+++ THE RECORDS
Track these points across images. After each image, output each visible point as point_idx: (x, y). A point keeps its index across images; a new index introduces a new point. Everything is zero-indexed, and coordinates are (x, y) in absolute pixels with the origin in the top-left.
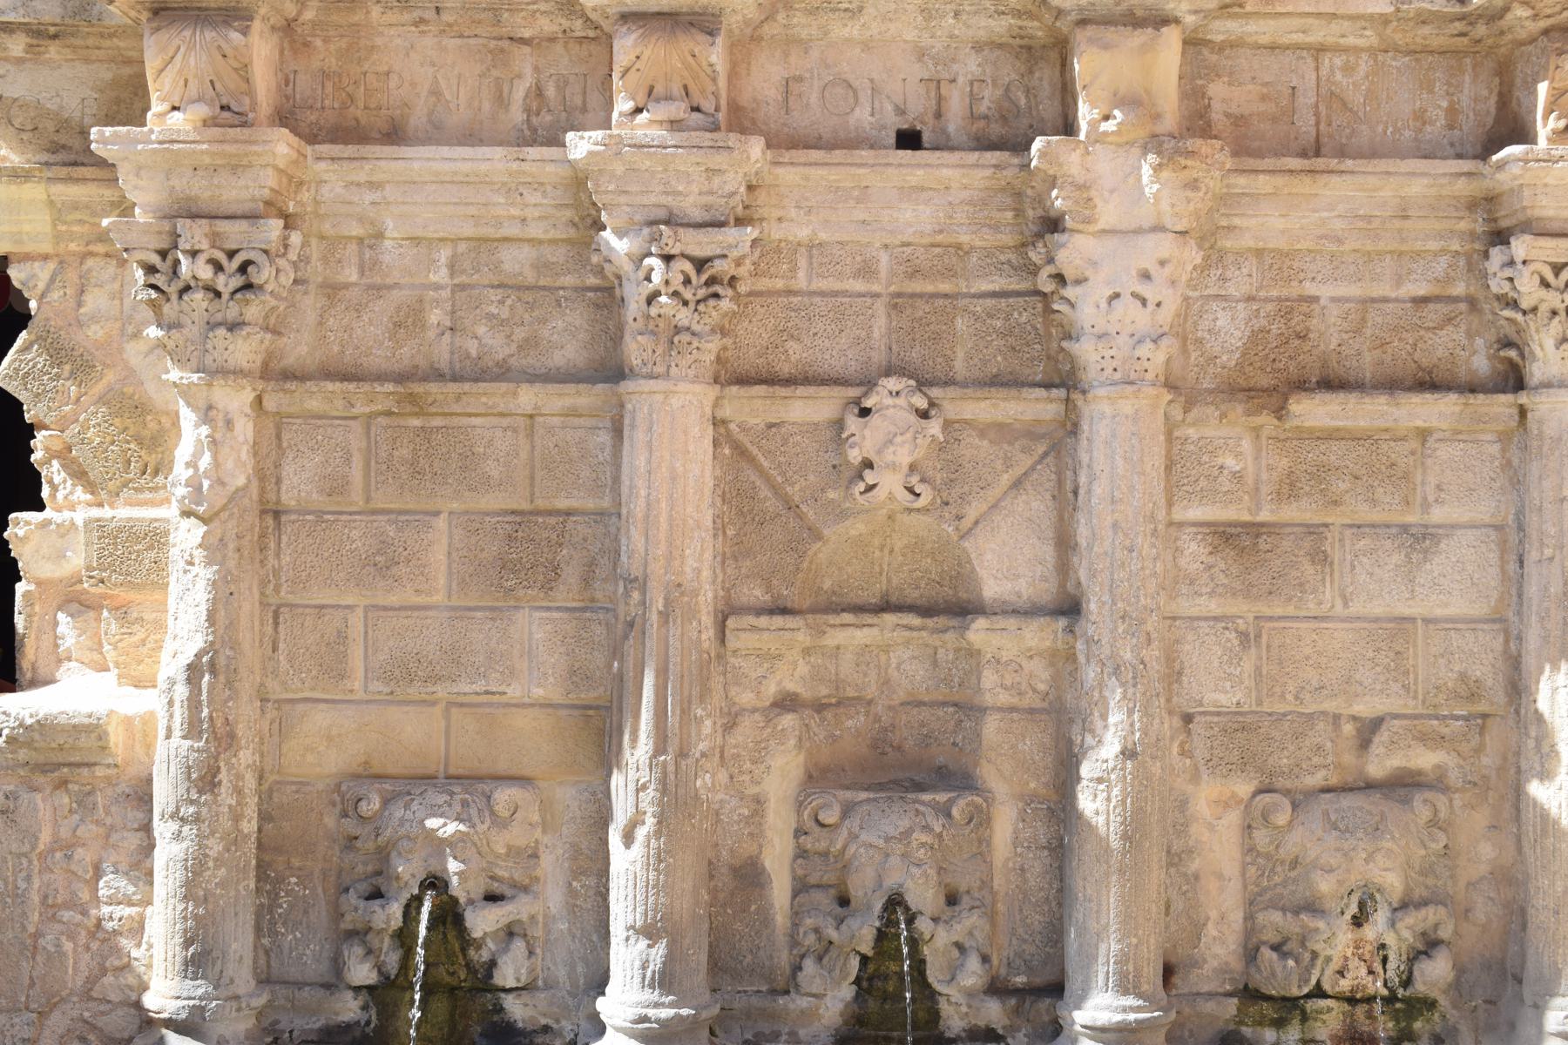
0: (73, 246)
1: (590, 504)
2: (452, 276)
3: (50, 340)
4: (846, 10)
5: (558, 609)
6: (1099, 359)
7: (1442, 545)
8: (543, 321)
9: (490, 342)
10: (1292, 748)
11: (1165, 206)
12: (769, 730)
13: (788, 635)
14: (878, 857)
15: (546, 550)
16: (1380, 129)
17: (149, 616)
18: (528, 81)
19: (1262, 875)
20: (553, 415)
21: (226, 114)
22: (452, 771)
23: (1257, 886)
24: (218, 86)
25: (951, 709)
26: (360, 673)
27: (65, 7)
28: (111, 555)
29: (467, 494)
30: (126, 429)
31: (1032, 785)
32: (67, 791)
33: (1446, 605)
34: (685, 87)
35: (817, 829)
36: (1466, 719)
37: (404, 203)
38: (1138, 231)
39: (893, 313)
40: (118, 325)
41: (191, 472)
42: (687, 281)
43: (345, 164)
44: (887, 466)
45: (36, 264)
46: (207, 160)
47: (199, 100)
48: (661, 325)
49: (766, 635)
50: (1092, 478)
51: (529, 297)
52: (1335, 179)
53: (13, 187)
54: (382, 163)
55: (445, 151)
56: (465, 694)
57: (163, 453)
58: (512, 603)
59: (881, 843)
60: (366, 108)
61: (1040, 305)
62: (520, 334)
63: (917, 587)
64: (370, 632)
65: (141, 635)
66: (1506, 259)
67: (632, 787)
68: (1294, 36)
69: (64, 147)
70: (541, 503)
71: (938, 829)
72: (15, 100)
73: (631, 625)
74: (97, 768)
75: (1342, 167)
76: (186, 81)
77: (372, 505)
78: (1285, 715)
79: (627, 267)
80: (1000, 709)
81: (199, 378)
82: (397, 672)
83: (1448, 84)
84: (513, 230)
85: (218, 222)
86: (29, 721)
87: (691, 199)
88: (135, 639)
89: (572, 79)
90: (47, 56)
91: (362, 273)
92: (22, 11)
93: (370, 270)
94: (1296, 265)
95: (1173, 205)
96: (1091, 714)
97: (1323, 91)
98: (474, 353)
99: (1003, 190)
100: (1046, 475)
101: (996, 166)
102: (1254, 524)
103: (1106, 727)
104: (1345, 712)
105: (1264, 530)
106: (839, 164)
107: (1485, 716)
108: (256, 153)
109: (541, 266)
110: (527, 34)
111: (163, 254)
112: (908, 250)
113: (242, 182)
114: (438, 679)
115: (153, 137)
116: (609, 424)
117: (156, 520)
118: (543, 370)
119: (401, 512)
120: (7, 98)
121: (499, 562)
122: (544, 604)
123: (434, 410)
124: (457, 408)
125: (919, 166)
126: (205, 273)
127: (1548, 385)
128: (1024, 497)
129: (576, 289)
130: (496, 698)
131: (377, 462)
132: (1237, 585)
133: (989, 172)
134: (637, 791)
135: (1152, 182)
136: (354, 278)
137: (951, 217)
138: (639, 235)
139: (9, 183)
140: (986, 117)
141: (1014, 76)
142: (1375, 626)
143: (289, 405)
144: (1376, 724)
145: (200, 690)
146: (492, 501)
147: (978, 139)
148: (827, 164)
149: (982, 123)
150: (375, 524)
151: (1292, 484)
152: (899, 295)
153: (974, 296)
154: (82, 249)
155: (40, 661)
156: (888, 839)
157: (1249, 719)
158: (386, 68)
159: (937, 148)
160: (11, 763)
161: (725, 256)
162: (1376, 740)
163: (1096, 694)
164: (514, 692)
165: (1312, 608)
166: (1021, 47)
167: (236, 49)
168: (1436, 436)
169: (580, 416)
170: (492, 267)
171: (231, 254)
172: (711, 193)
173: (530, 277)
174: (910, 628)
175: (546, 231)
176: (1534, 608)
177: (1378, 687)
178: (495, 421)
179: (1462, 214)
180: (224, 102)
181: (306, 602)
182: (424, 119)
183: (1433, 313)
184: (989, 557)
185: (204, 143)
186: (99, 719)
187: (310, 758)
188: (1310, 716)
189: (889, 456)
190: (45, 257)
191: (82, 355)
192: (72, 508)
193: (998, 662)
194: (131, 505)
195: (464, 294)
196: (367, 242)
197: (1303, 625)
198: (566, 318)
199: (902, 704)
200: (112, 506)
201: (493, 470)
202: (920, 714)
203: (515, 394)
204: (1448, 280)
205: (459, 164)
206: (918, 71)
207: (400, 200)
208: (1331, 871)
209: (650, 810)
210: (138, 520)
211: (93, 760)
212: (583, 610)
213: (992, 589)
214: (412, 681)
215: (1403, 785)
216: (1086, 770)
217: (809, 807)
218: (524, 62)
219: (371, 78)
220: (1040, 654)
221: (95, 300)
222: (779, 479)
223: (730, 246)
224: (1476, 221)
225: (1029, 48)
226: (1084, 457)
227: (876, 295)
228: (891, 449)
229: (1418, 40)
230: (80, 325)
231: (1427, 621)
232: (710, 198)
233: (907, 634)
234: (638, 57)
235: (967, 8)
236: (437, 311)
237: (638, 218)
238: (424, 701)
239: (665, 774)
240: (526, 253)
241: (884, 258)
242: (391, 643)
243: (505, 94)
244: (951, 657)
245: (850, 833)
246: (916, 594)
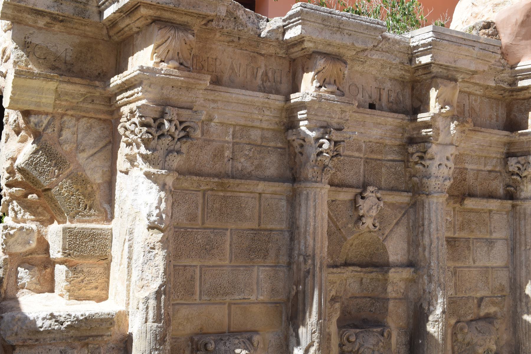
++++++
● WORK TO COMPLETE
Reproduce the records verbatim, from the start of the records through the line that contains "38: (1138, 231)", including both ends, but leave the pictures out of your answer.

● TASK RESULT
Track these points across images. After each image, output each visible point as point_idx: (x, y). A point keeps its index across images; a new index introduces a new point. Everything is zero-indexed, and coordinates are (x, y) in absolute pixels with the origin in the top-left.
0: (73, 246)
1: (590, 504)
2: (452, 276)
3: (50, 340)
4: (846, 10)
5: (558, 609)
6: (1099, 359)
7: (1442, 545)
8: (543, 321)
9: (490, 342)
10: (1292, 748)
11: (1165, 206)
12: (769, 730)
13: (788, 635)
14: (878, 857)
15: (546, 550)
16: (1380, 129)
17: (149, 616)
18: (528, 81)
19: (1262, 875)
20: (553, 415)
21: (226, 114)
22: (452, 771)
23: (1257, 886)
24: (218, 86)
25: (951, 709)
26: (360, 673)
27: (65, 7)
28: (111, 555)
29: (467, 494)
30: (126, 429)
31: (1032, 785)
32: (67, 791)
33: (1446, 605)
34: (685, 87)
35: (817, 829)
36: (1466, 719)
37: (404, 203)
38: (1138, 231)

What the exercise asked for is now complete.